Task statement: Lower down are entries containing pictures. Copy exactly, without those pictures, the lines from the line with "delete | phone" through the line with "camera: 15 degrees left, 5 degrees down".

Provided records:
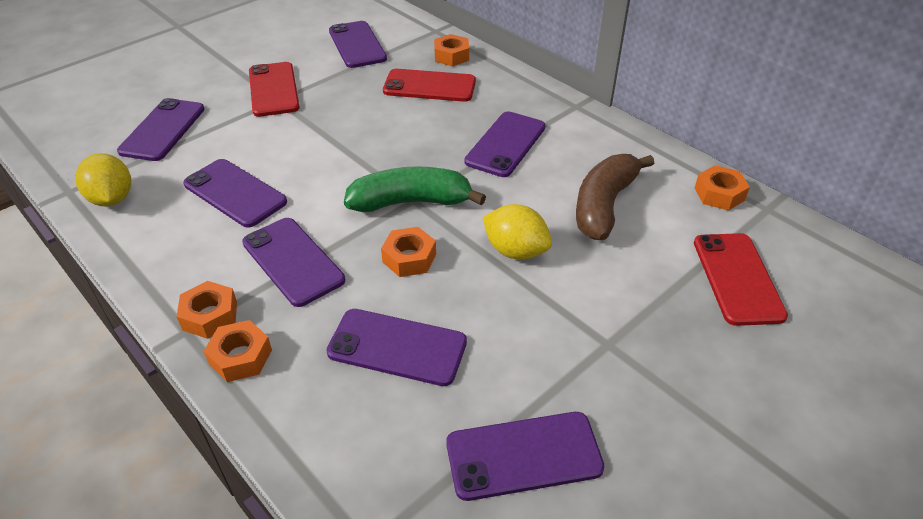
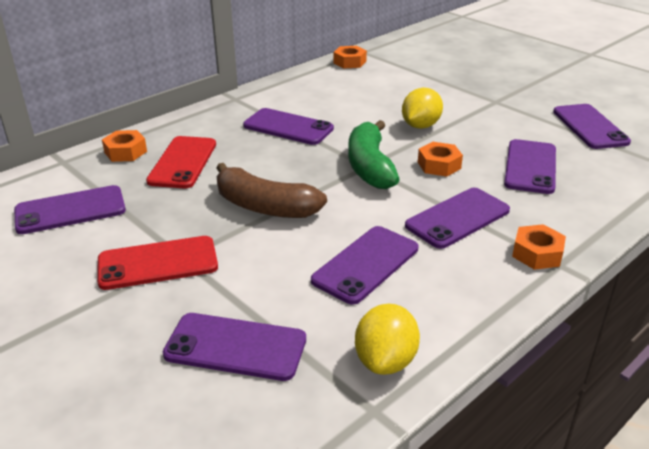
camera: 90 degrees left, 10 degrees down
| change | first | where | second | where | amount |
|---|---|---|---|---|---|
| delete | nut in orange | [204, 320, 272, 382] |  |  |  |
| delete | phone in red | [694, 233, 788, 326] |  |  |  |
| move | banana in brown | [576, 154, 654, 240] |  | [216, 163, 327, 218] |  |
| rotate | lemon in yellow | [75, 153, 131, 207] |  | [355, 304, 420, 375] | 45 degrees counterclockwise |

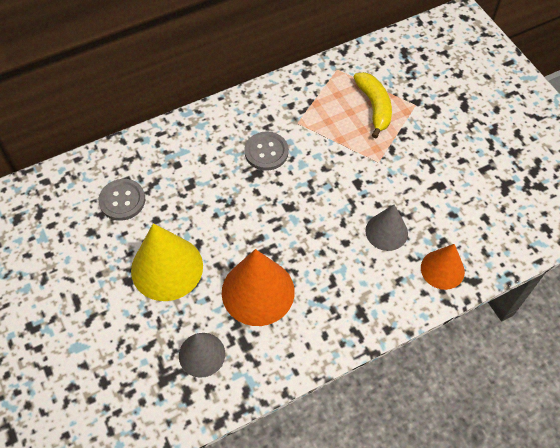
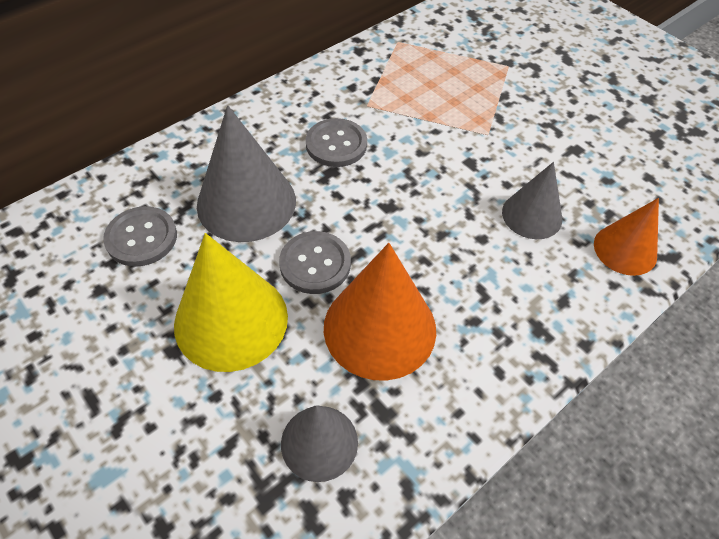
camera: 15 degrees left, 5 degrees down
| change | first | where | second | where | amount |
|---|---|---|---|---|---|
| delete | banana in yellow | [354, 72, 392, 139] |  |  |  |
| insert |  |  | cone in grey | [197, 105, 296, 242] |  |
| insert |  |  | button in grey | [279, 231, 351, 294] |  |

Worked solution:
| delete | phone in red | [694, 233, 788, 326] |  |  |  |
| move | banana in brown | [576, 154, 654, 240] |  | [216, 163, 327, 218] |  |
| rotate | lemon in yellow | [75, 153, 131, 207] |  | [355, 304, 420, 375] | 45 degrees counterclockwise |

camera: 15 degrees left, 5 degrees down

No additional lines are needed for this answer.